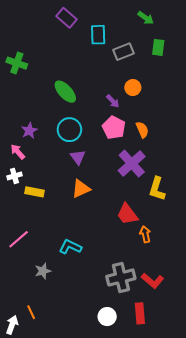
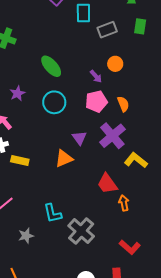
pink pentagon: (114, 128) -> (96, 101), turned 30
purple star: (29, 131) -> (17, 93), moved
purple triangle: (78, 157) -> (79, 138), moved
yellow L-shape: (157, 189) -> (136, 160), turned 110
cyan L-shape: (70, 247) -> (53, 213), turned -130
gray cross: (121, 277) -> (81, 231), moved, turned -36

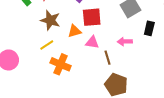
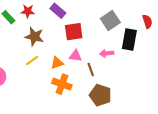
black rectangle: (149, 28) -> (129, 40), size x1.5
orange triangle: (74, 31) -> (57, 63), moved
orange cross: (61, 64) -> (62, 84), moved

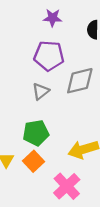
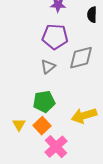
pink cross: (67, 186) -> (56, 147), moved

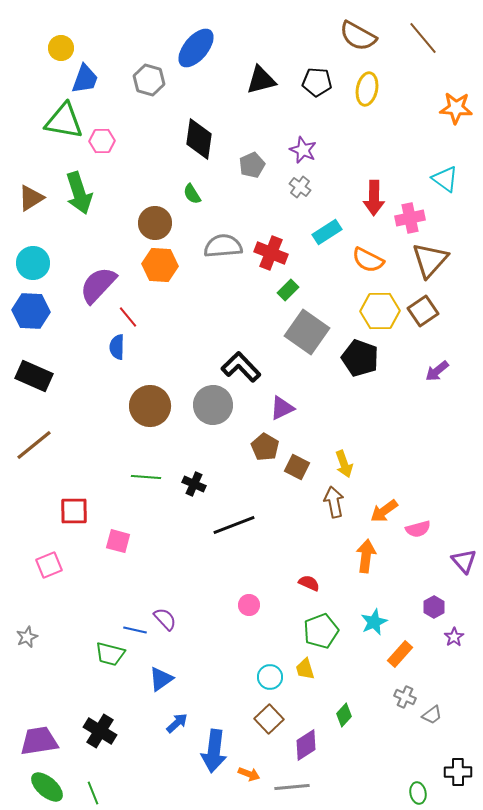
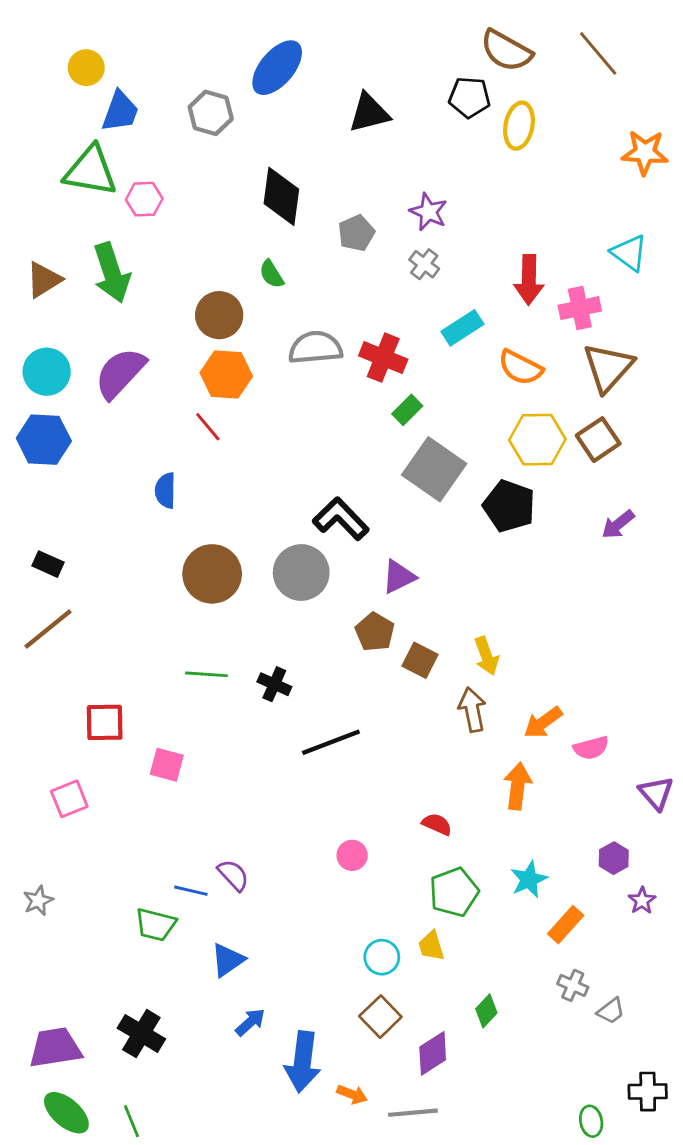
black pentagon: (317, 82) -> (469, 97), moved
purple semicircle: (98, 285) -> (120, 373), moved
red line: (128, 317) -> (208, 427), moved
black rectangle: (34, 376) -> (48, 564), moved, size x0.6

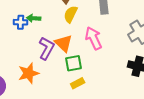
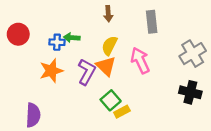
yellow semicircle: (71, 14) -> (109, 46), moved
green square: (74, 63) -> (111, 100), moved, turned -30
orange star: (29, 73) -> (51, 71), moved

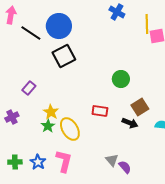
·····
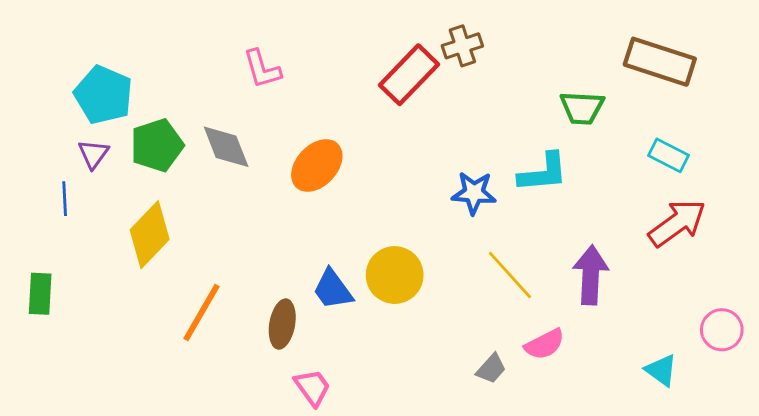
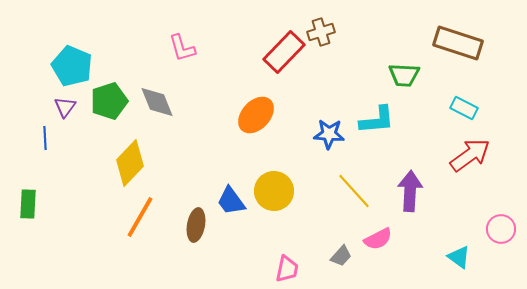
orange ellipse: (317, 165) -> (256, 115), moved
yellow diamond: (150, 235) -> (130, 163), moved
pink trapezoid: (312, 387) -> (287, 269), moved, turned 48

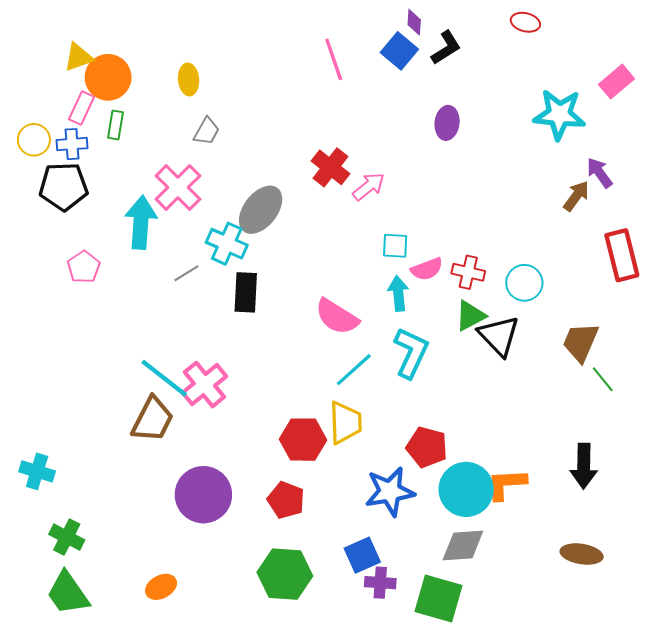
·····
To do -> I would like the exact lines from the data above, starting with the one that holds "purple triangle: (78, 157)" and going on through the one that holds "orange star: (29, 73) -> (51, 71), moved", without the pictures.

Response area ->
purple triangle: (78, 157) -> (79, 138), moved
yellow L-shape: (157, 189) -> (136, 160), turned 110
cyan L-shape: (70, 247) -> (53, 213), turned -130
gray cross: (121, 277) -> (81, 231), moved, turned -36

black rectangle: (149, 28) -> (129, 40), size x1.5
orange triangle: (74, 31) -> (57, 63), moved
orange cross: (61, 64) -> (62, 84), moved

pink cross: (67, 186) -> (56, 147), moved

black pentagon: (317, 82) -> (469, 97), moved
purple semicircle: (98, 285) -> (120, 373), moved
red line: (128, 317) -> (208, 427), moved
black rectangle: (34, 376) -> (48, 564), moved, size x0.6

yellow semicircle: (71, 14) -> (109, 46), moved
green square: (74, 63) -> (111, 100), moved, turned -30
orange star: (29, 73) -> (51, 71), moved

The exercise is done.